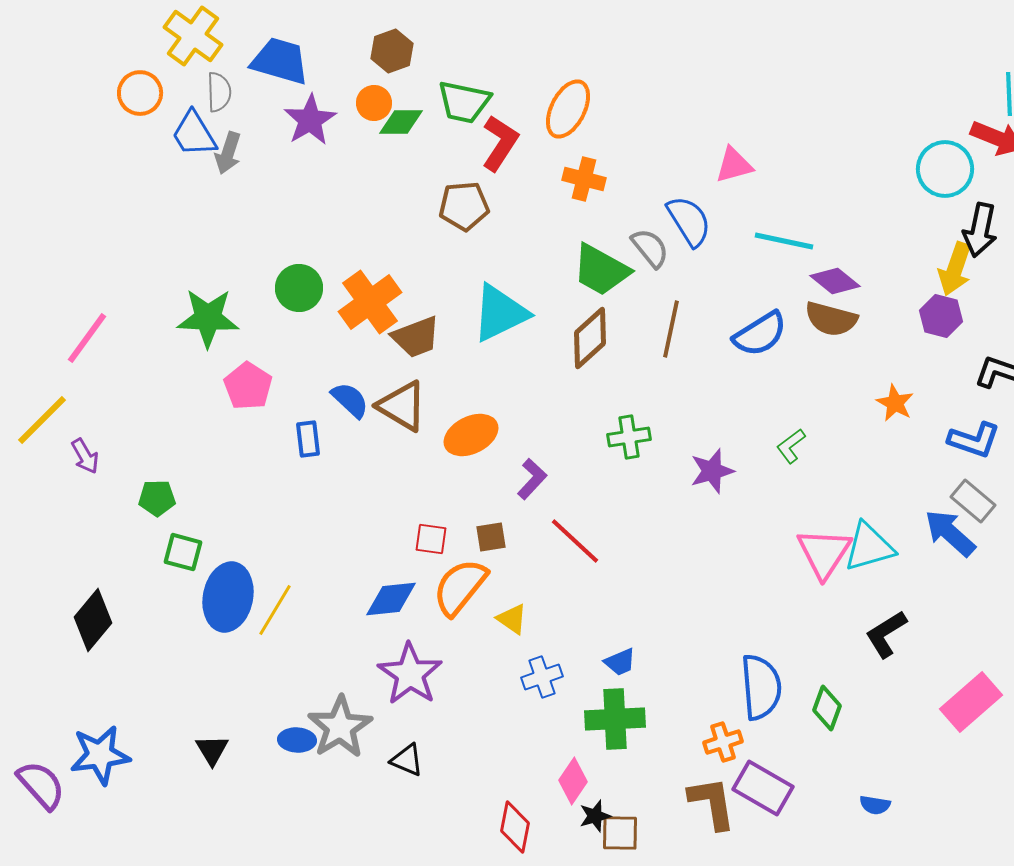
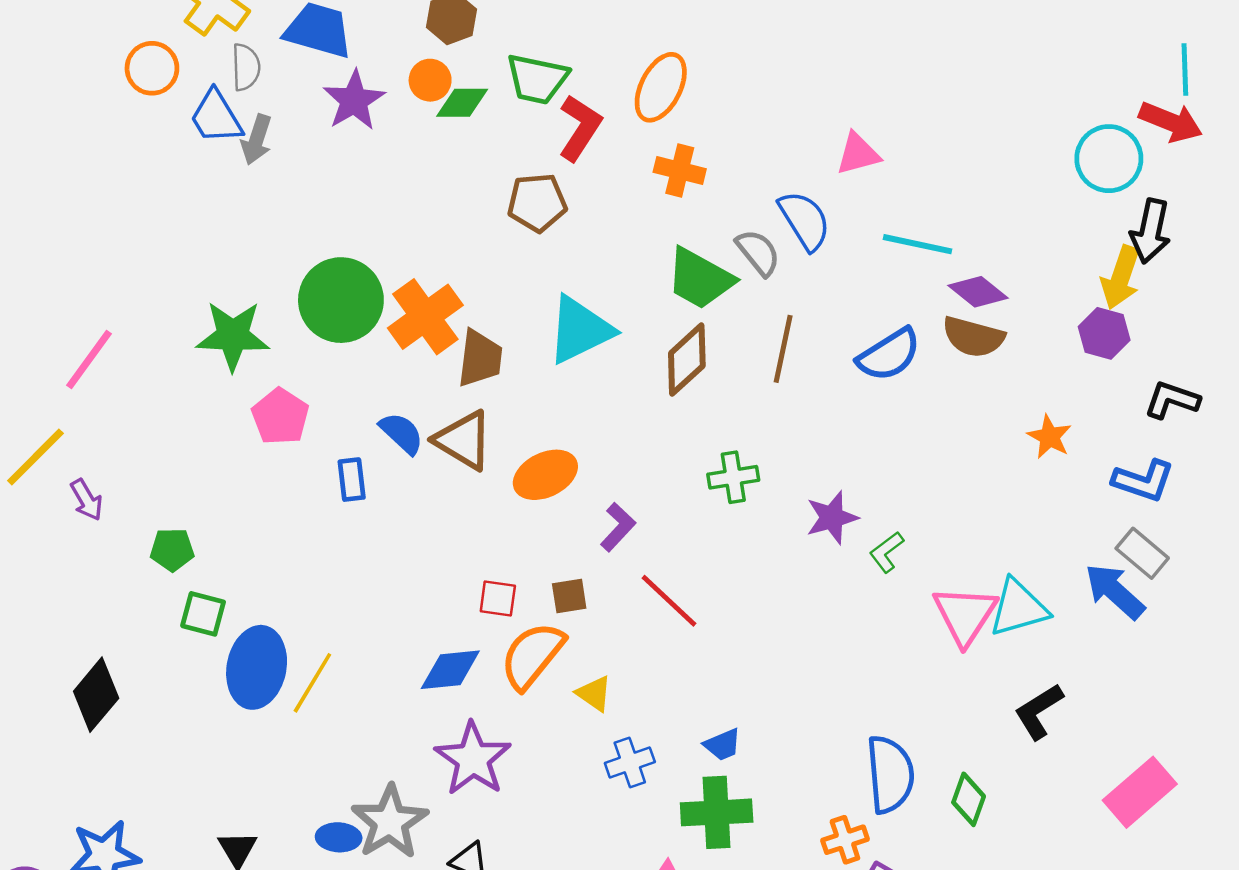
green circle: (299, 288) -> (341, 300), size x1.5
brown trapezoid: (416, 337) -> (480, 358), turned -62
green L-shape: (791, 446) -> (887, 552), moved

■ ■ ■ ■ ■

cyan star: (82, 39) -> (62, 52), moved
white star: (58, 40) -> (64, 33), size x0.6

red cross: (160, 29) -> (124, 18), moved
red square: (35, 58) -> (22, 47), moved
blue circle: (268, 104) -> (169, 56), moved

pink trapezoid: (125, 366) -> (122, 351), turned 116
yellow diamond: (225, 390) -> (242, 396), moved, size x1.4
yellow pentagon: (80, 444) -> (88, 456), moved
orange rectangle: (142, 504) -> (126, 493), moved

■ ■ ■ ■ ■

Required action = Would you copy, unchanged, the stretch of the records above that begins at the line containing "green circle: (299, 288)" and ends at the line containing "green L-shape: (791, 446)", and only that?

Task result =
green circle: (299, 288) -> (341, 300), size x1.5
brown trapezoid: (416, 337) -> (480, 358), turned -62
green L-shape: (791, 446) -> (887, 552), moved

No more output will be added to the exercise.